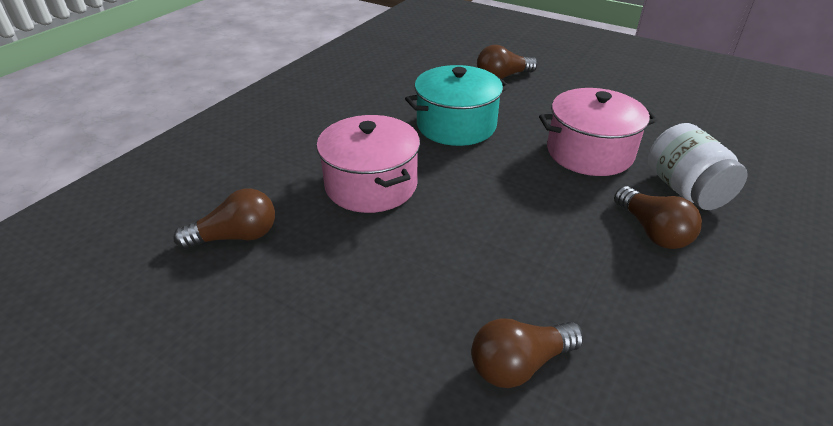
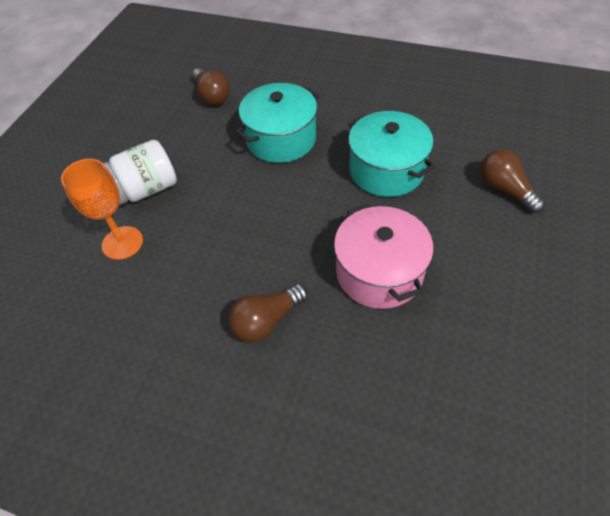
camera: 80 degrees right, 15 degrees up
(371, 185) = (281, 139): pink pot -> turquoise pot
(519, 364) = (122, 243): brown light bulb -> orange goblet
(685, 190) = (339, 353): white jar -> white jar (146, 189)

→ WORK TO COMPLETE:
After locating the line with "(371, 185) = (281, 139): pink", please repeat it and every line after it exactly, through the end of the data above.

→ ANSWER TO THIS TASK:
(371, 185) = (281, 139): pink pot -> turquoise pot
(519, 364) = (122, 243): brown light bulb -> orange goblet
(685, 190) = (339, 353): white jar -> white jar (146, 189)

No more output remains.